TASK BRIEF:
Duplicate the listing below, from the line with "In order to click" to the line with "so click(x=485, y=436).", both included, without any change.

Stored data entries
==========

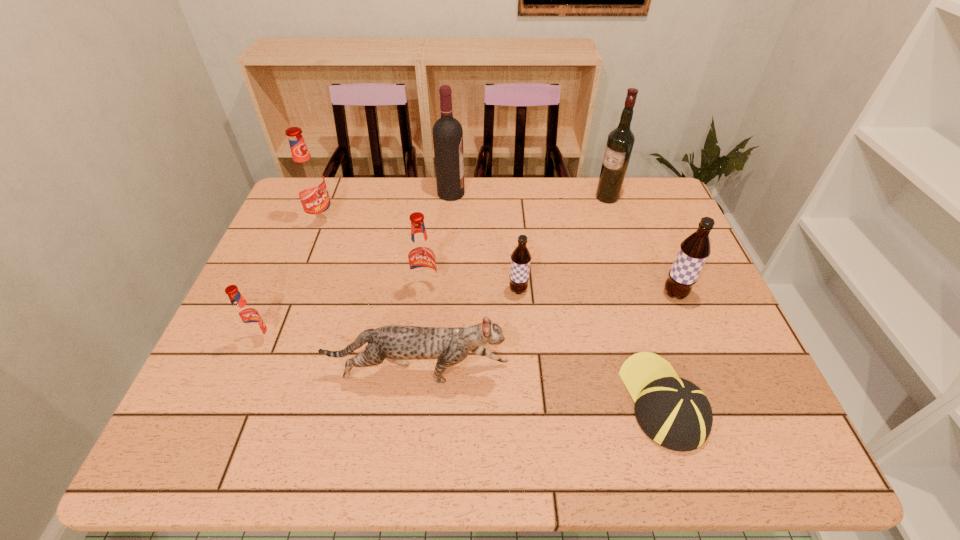
Locate an element on the screen. wine bottle that is at the right edge is located at coordinates (620, 141).

At what (x,y) coordinates should I click in order to perform the action: click on root beer positioned at the right edge. Please return your answer as a coordinate pair (x, y). The width and height of the screenshot is (960, 540). Looking at the image, I should click on (694, 250).

In order to click on baseball cap present at the right edge in this screenshot , I will do `click(673, 412)`.

The height and width of the screenshot is (540, 960). Identify the location of object present at the far left corner. (308, 179).

Identify the location of object positioned at the far right corner. (620, 141).

You are a GUI agent. You are given a task and a screenshot of the screen. Output one action in this format:
    pyautogui.click(x=<x>, y=<y>)
    Task: Click on the object located at the near right corner
    The image size is (960, 540).
    Given the screenshot: What is the action you would take?
    pyautogui.click(x=673, y=412)

Image resolution: width=960 pixels, height=540 pixels. I want to click on vacant space at the far edge, so click(365, 210).

The height and width of the screenshot is (540, 960). I want to click on vacant point at the near edge, so click(x=485, y=436).

You are a GUI agent. You are given a task and a screenshot of the screen. Output one action in this format:
    pyautogui.click(x=<x>, y=<y>)
    Task: Click on the vacant point at the left edge
    This screenshot has width=960, height=540.
    Given the screenshot: What is the action you would take?
    pyautogui.click(x=282, y=319)

Where is `vacant space at the right edge of the desktop`? The height and width of the screenshot is (540, 960). vacant space at the right edge of the desktop is located at coordinates (712, 301).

==========

COMPLETED EXERCISE:
In order to click on baseball cap present at the right edge in this screenshot , I will do `click(673, 412)`.

The height and width of the screenshot is (540, 960). Identify the location of object present at the far left corner. (308, 179).

Identify the location of object positioned at the far right corner. (620, 141).

You are a GUI agent. You are given a task and a screenshot of the screen. Output one action in this format:
    pyautogui.click(x=<x>, y=<y>)
    Task: Click on the object located at the near right corner
    The image size is (960, 540).
    Given the screenshot: What is the action you would take?
    pyautogui.click(x=673, y=412)

Image resolution: width=960 pixels, height=540 pixels. I want to click on vacant space at the far edge, so click(365, 210).

The height and width of the screenshot is (540, 960). I want to click on vacant point at the near edge, so click(x=485, y=436).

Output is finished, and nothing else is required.